Problem to work on:
Please reproduce the lines from the records below, starting with the line that contains "Looking at this" and continuing up to and including the line that contains "The point at".

Given information:
# # #
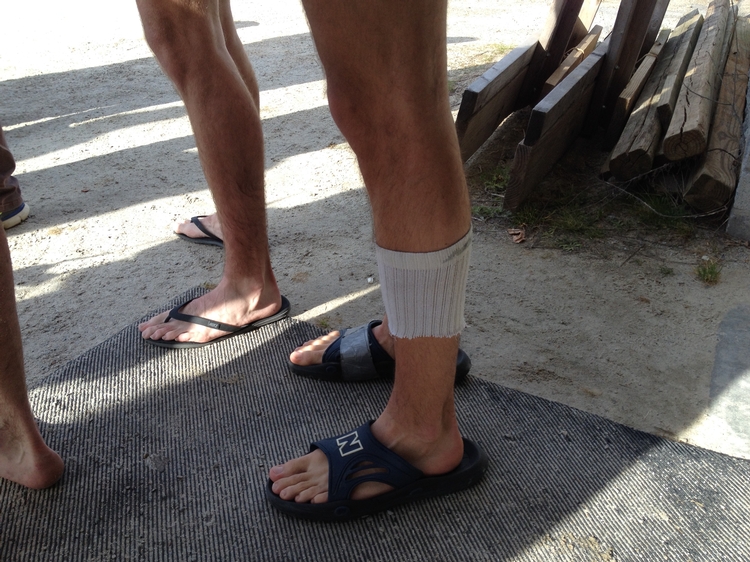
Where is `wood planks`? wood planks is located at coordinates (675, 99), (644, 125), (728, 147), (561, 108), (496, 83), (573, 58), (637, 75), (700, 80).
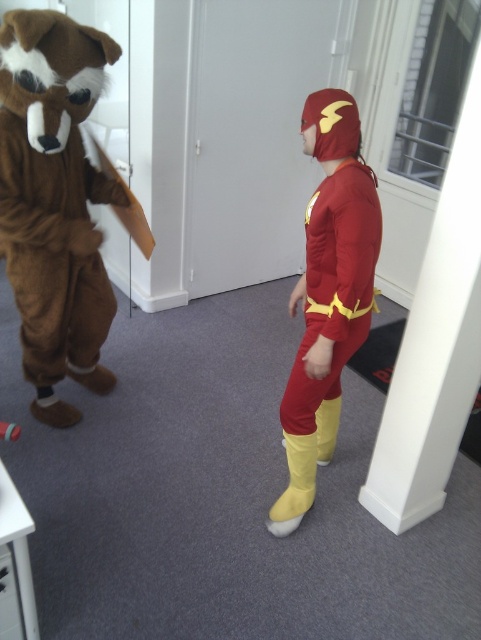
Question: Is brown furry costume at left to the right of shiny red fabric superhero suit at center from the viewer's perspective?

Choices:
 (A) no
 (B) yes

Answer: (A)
# # #
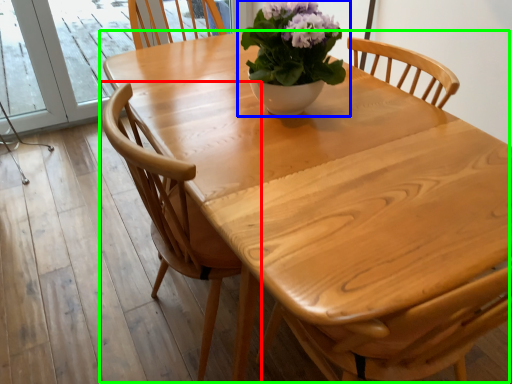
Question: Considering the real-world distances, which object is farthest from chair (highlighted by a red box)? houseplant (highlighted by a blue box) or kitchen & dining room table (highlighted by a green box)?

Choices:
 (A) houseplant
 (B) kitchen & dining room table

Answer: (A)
# # #
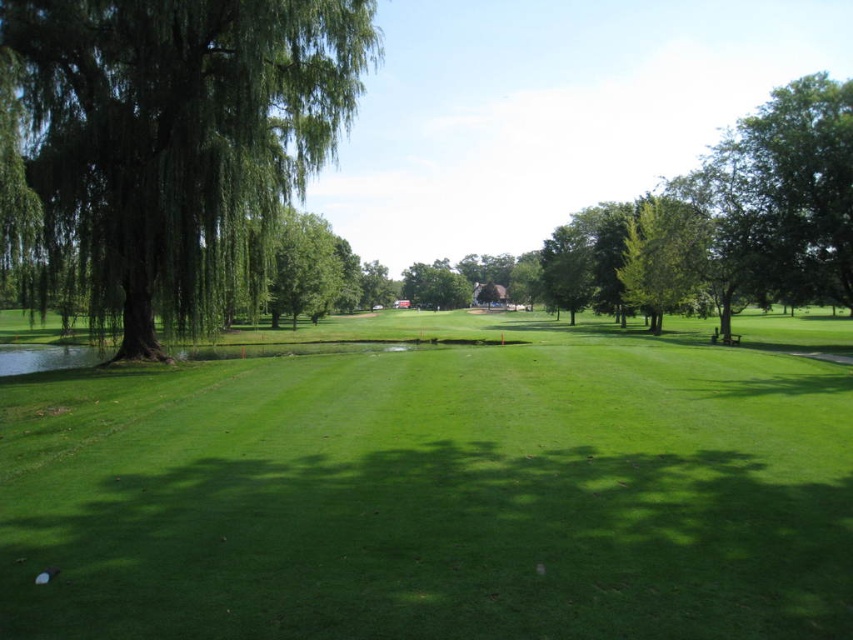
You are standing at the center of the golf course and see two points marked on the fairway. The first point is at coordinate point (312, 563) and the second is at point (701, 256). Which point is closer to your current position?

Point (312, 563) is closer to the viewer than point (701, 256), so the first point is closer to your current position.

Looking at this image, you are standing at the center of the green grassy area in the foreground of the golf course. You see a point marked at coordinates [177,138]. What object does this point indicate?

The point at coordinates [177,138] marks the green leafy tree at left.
# # #
Response area:
Looking at this image, you are standing at the center of the green grassy area in the foreground of the golf course. You see a point marked at coordinates [177,138]. What object does this point indicate?

The point at coordinates [177,138] marks the green leafy tree at left.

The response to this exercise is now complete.